> **SUPPLIED RECORDS**:

_ _ _ _ _ _ _

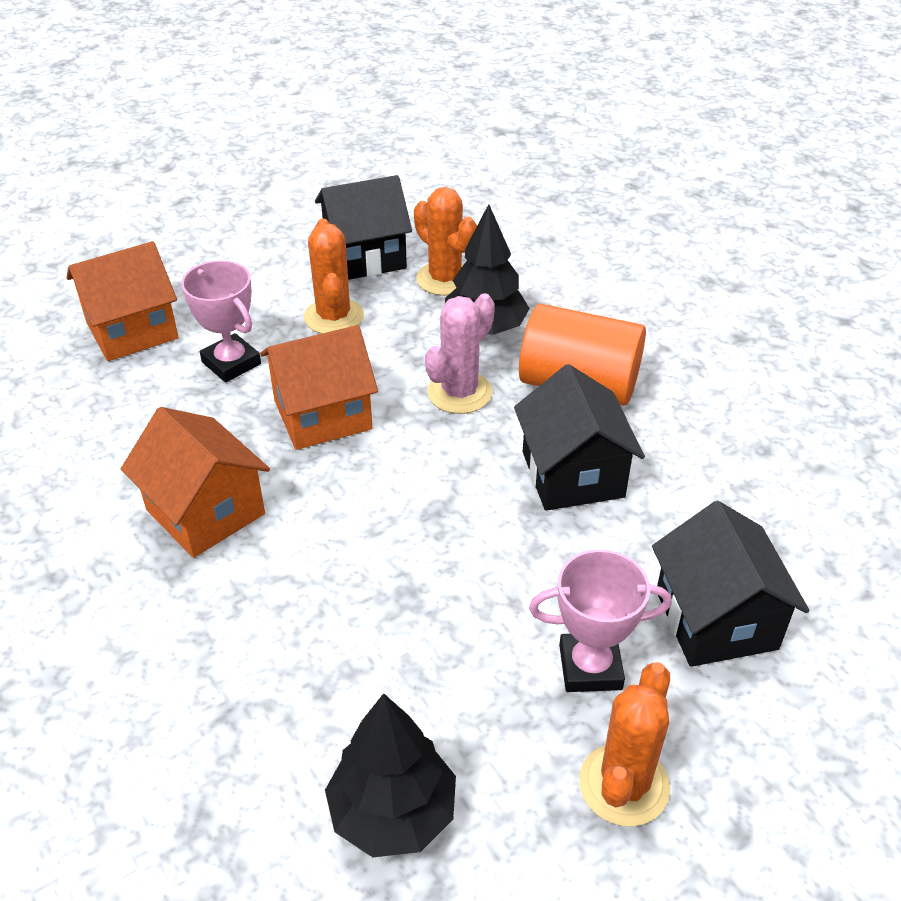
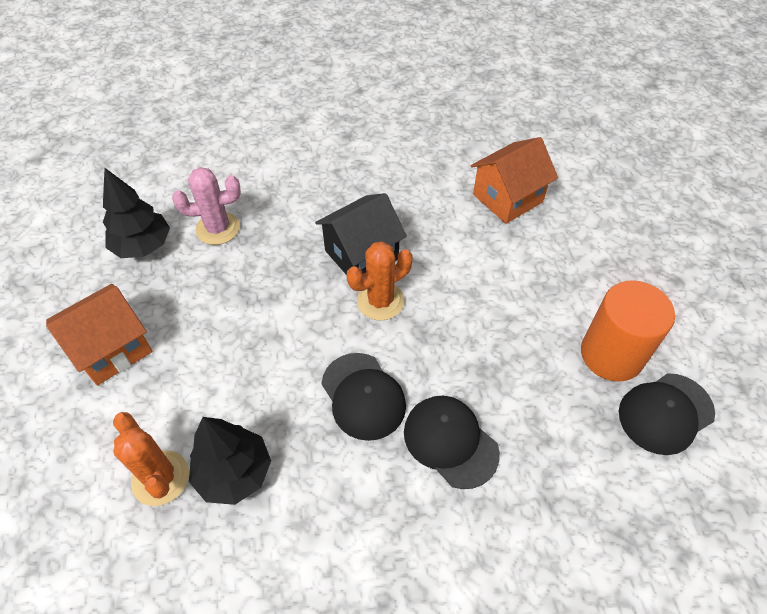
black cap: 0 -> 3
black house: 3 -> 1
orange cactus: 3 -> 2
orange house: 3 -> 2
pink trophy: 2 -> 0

_ _ _ _ _ _ _

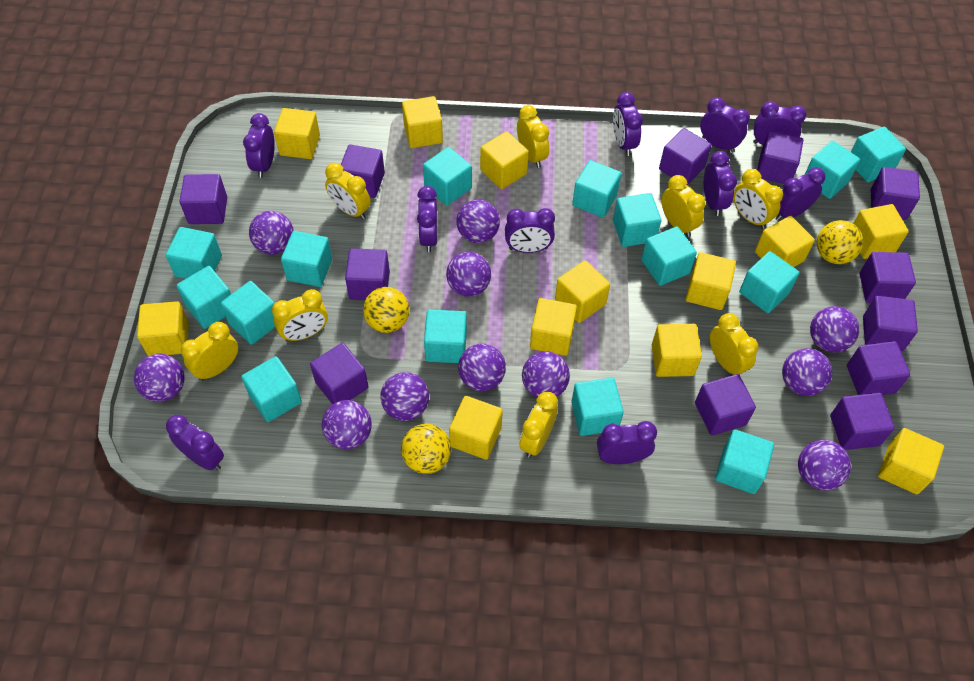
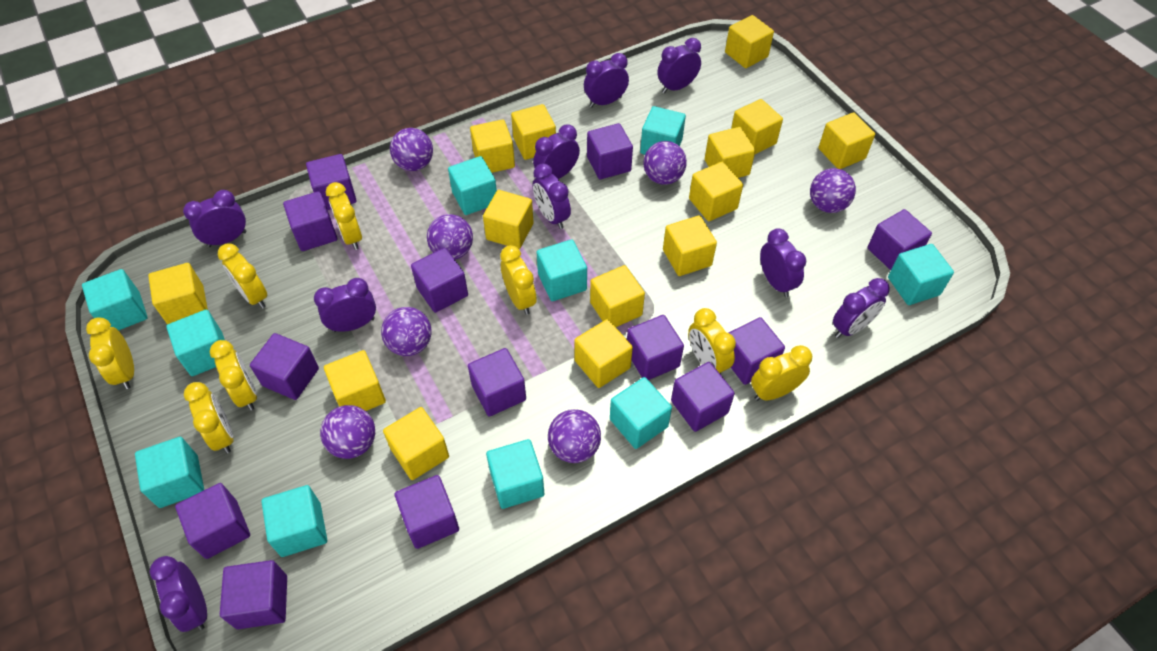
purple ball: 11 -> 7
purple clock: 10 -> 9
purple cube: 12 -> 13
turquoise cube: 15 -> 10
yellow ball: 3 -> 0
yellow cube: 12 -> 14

_ _ _ _ _ _ _

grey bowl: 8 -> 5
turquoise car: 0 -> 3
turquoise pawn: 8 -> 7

_ _ _ _ _ _ _

> **WHAT IS BEING ASKED**:
Whichever lines of the data include the word "cube", pull them out.

> **RESPONSE BELOW**:
purple cube: 12 -> 13
turquoise cube: 15 -> 10
yellow cube: 12 -> 14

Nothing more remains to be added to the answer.